§ **GIVEN MATERIAL**
= = = = = = =

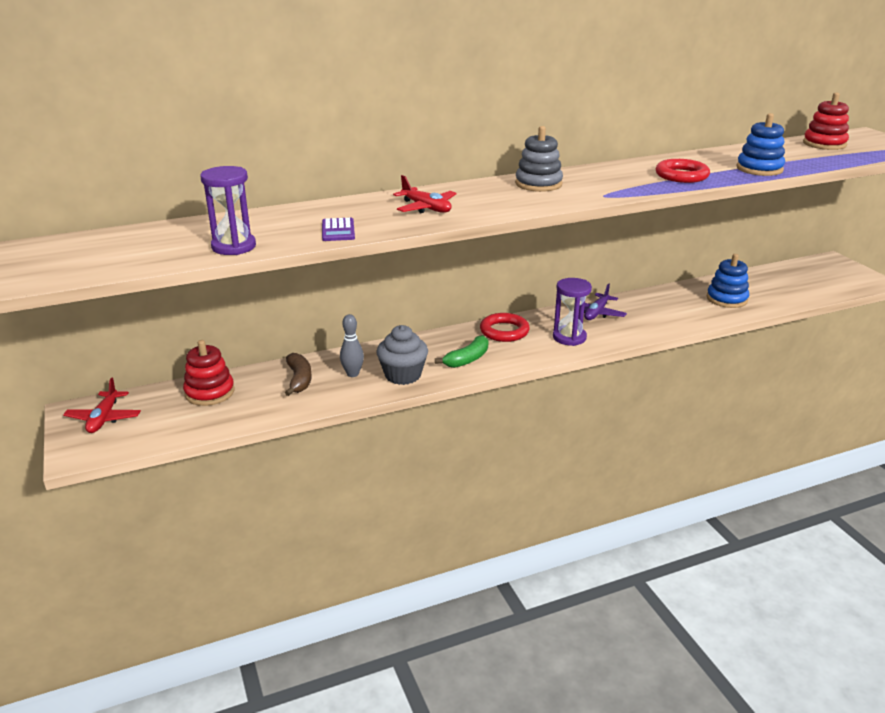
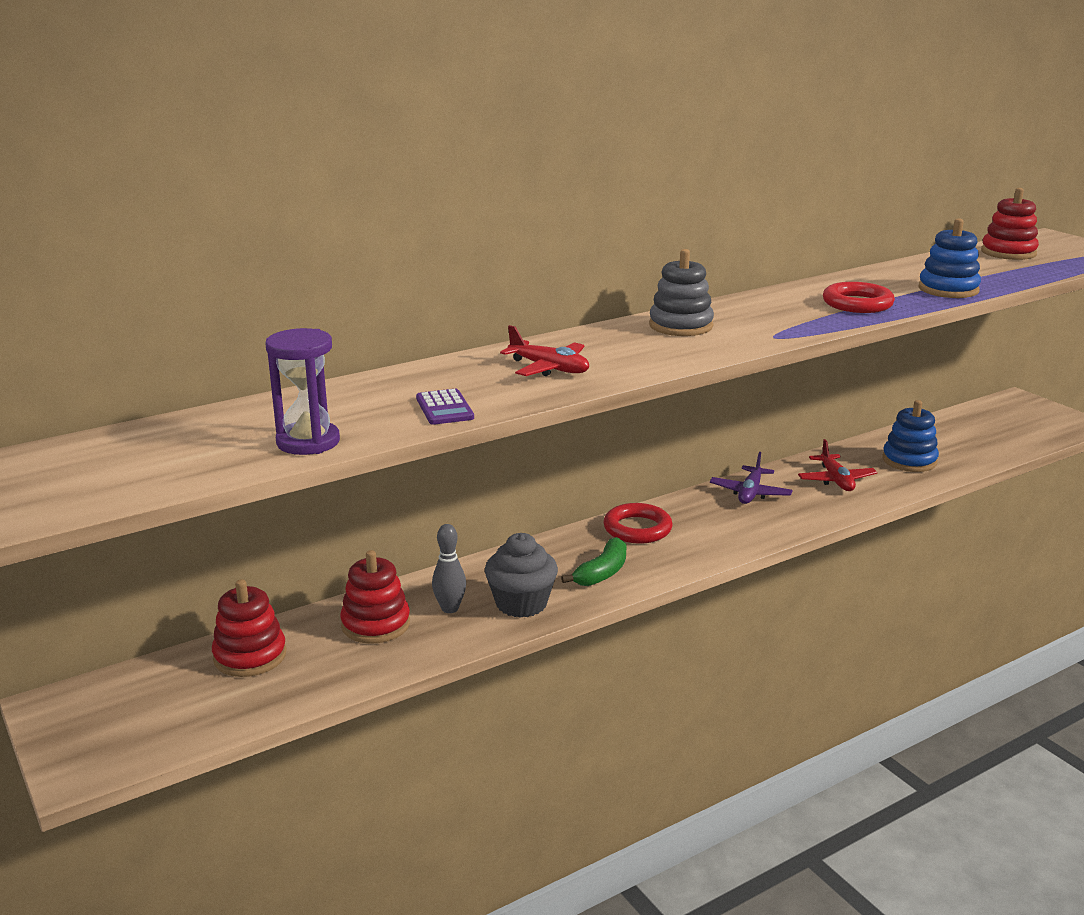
camera: 10 degrees left, 5 degrees down
(104, 418) = (101, 711): red plane -> red plane (836, 480)
(299, 380) = (376, 624): brown banana -> red stacking toy
(569, 337) = (727, 530): purple hourglass -> none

= = = = = = =

§ **THE TASK**
Give the listing again word for word, without its images.

§ **SOLUTION TO THE EXERCISE**
camera: 10 degrees left, 5 degrees down
(104, 418) = (101, 711): red plane -> red plane (836, 480)
(299, 380) = (376, 624): brown banana -> red stacking toy
(569, 337) = (727, 530): purple hourglass -> none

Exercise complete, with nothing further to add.